Given instruction >> Which lines below contain the string "farther"? Show each of those lines in full.

— BEGIN Entries —

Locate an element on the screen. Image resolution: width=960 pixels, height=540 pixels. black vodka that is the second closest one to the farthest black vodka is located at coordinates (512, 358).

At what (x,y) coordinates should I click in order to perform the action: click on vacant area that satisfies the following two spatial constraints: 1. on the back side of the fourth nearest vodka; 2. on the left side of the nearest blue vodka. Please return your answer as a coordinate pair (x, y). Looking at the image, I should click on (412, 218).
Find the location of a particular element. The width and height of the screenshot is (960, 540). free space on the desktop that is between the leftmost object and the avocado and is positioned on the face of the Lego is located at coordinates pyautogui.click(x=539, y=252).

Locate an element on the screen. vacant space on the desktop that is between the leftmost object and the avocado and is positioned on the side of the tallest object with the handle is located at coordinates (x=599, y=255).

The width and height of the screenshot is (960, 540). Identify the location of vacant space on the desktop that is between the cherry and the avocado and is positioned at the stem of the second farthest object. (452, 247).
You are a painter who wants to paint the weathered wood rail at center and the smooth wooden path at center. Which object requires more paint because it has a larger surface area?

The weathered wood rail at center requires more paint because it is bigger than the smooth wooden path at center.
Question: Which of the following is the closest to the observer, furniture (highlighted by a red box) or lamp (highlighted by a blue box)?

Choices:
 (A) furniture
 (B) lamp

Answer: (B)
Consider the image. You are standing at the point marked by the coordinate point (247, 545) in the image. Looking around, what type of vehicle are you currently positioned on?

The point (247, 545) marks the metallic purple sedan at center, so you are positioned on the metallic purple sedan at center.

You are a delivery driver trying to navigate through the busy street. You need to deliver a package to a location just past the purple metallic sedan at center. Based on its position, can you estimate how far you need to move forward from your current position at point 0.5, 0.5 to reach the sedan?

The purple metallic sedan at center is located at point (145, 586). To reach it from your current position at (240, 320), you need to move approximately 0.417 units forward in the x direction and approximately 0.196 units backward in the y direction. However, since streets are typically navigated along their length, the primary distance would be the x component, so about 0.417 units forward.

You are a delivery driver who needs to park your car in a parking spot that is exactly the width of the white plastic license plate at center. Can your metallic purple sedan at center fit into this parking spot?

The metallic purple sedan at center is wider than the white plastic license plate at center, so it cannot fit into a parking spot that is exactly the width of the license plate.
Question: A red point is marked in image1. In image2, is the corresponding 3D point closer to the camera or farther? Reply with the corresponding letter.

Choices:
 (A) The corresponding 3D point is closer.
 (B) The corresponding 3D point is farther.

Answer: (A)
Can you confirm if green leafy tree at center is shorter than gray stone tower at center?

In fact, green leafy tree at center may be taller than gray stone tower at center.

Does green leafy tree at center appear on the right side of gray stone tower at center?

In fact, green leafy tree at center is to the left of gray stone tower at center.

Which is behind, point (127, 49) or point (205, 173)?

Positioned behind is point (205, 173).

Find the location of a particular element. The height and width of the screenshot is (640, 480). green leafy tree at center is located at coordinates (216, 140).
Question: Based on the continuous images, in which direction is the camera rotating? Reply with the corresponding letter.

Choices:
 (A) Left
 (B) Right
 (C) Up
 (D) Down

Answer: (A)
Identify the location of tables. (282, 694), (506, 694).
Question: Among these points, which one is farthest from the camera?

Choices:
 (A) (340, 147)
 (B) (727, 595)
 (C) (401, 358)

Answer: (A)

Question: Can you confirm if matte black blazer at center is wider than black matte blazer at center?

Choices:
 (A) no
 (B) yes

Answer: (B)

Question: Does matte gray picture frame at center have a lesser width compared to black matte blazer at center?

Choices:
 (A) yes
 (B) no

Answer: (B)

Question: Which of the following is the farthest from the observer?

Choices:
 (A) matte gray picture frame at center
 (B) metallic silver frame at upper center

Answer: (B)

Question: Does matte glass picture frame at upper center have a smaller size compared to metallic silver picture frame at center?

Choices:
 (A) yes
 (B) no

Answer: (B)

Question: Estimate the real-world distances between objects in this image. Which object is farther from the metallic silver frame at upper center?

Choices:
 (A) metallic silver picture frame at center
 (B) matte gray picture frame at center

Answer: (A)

— END Entries —

Result >>
Question: A red point is marked in image1. In image2, is the corresponding 3D point closer to the camera or farther? Reply with the corresponding letter.
 (B) The corresponding 3D point is farther.
Question: Estimate the real-world distances between objects in this image. Which object is farther from the metallic silver frame at upper center?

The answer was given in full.